*Exercise prompt*.
Give back, exactly and with nothing added, the lines that run from the one containing "C8: 47uF (plus" to the final line below.

START Source data

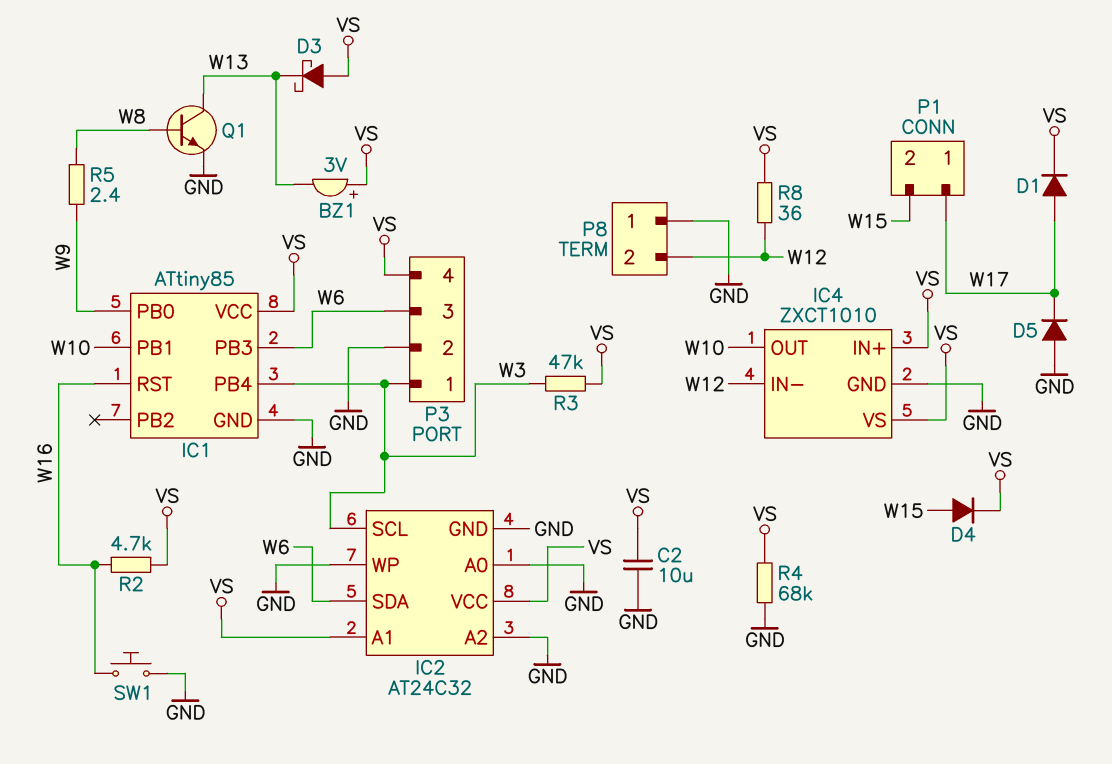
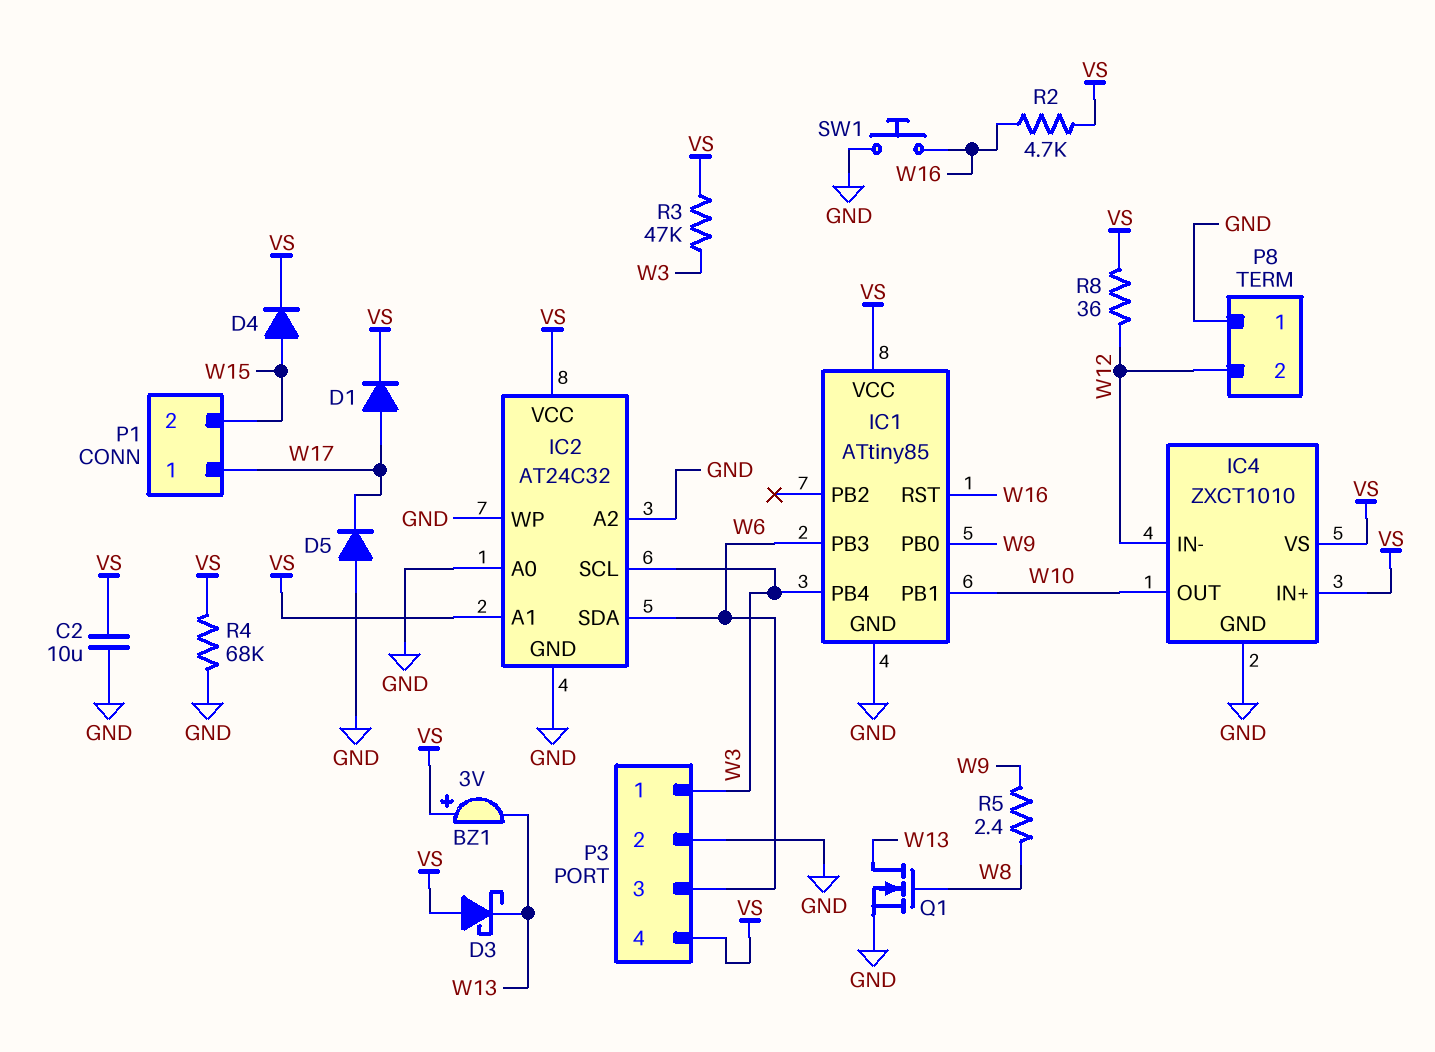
Q1: NPN (B W8, C W13, E GND) -> NMOS (G W8, D W13, S GND)

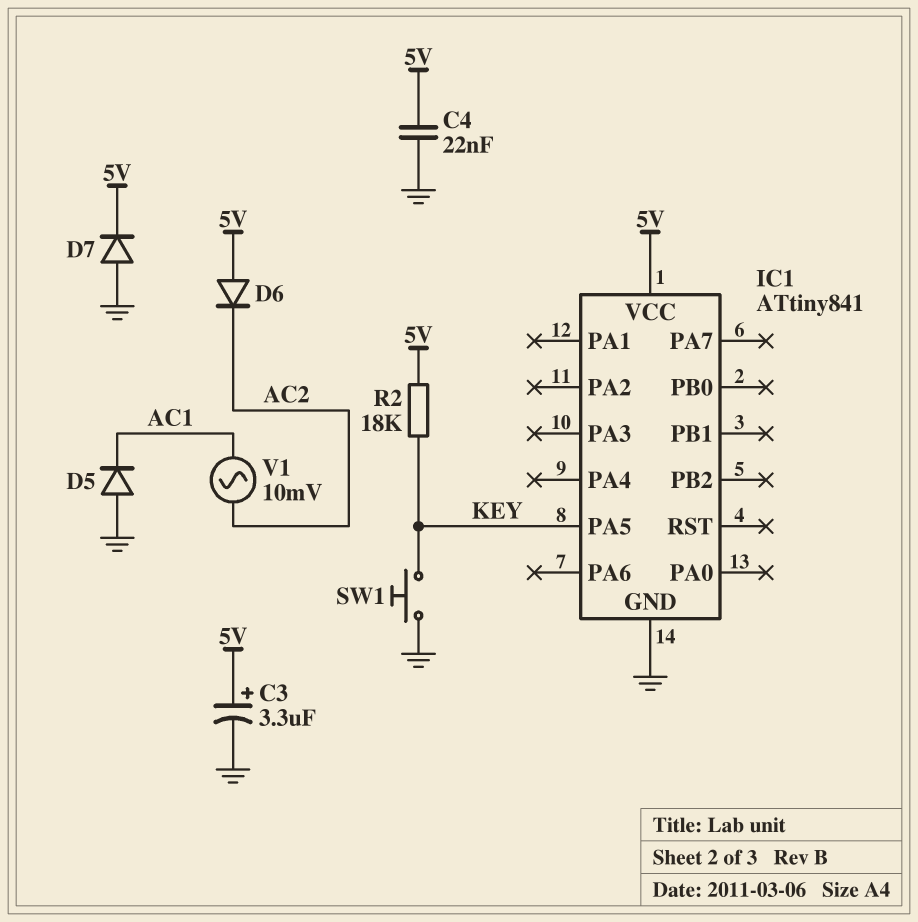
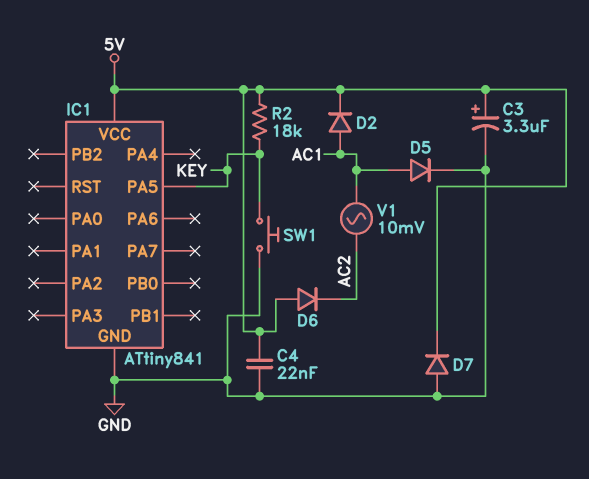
D2: none -> diode (A AC1, K 5V)
D5: diode (A GND, K AC1) -> diode (A AC1, K GND)

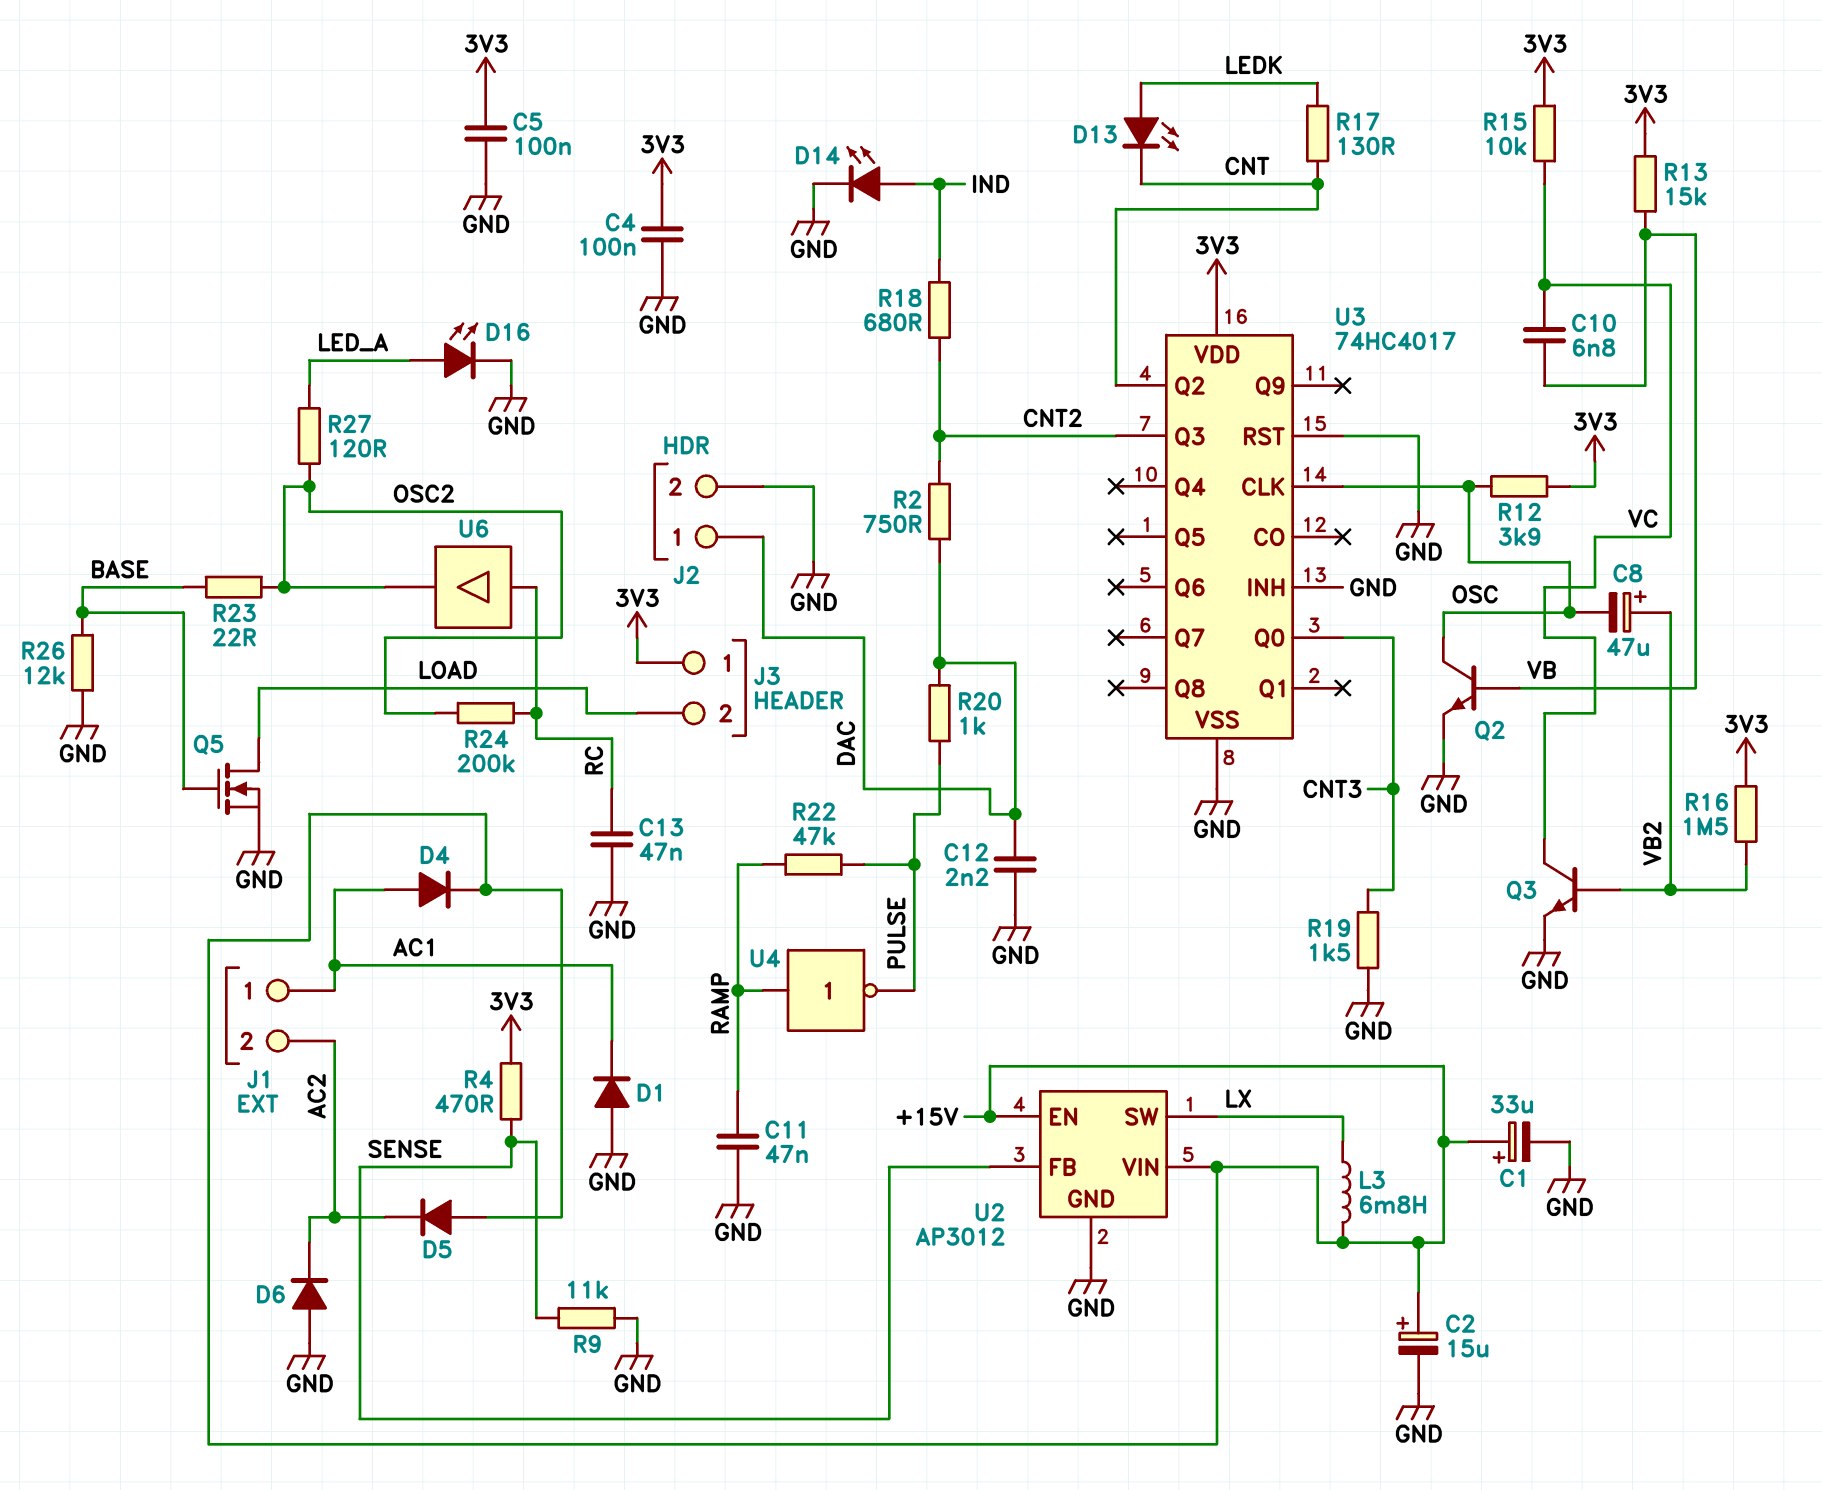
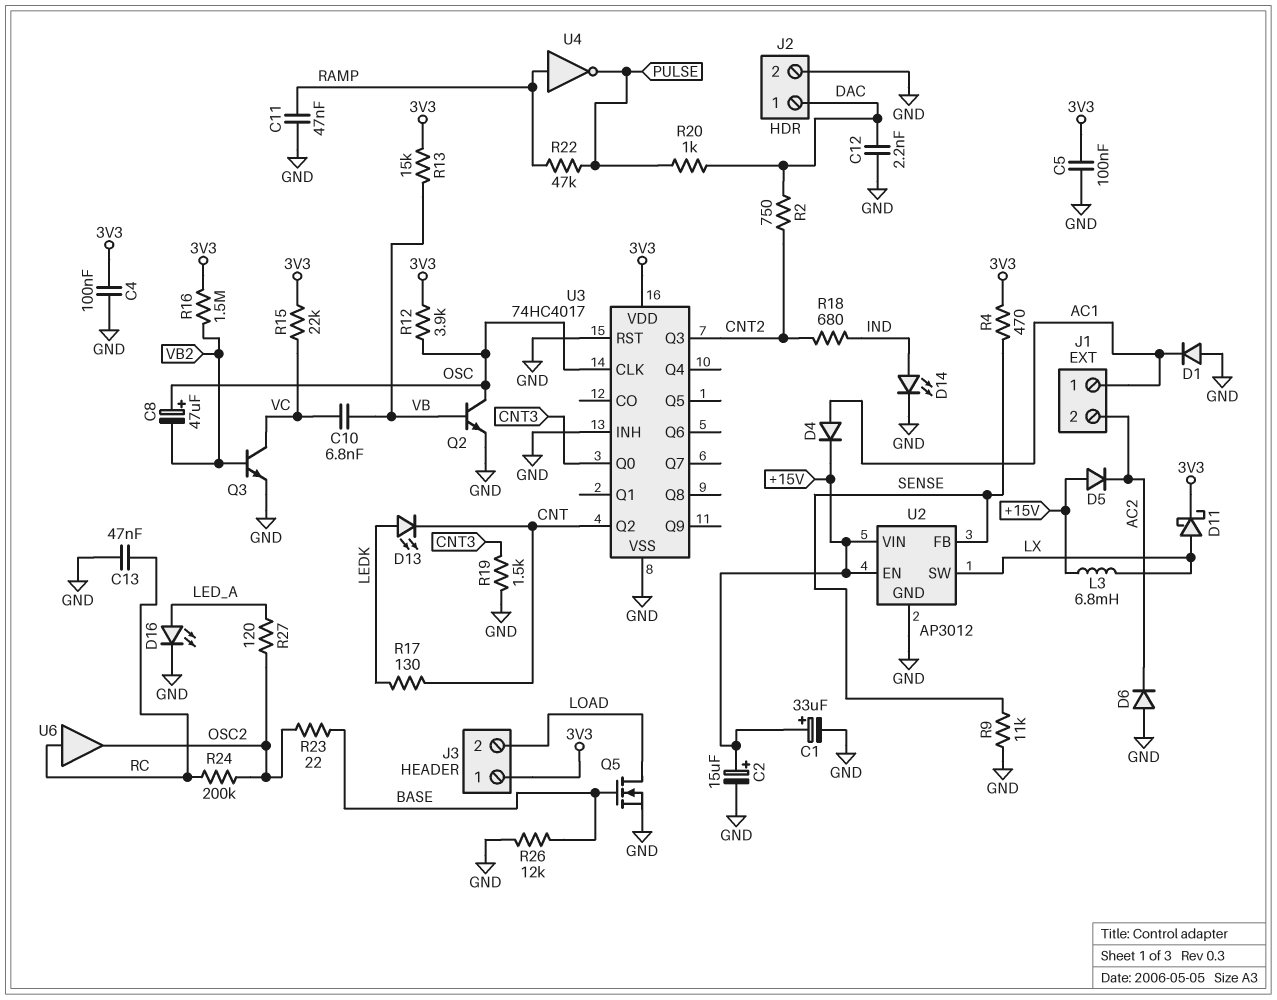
C8: 47uF (plus VB2, minus OSC) -> 47uF (plus OSC, minus VB2)
D11: none -> schottky (A LX, K 3V3)
R15: 10k (3V3, VC) -> 22k (3V3, VC)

END Source data

*Written answer*.
C8: 47uF (plus VB2, minus OSC) -> 47uF (plus OSC, minus VB2)
D11: none -> schottky (A LX, K 3V3)
R15: 10k (3V3, VC) -> 22k (3V3, VC)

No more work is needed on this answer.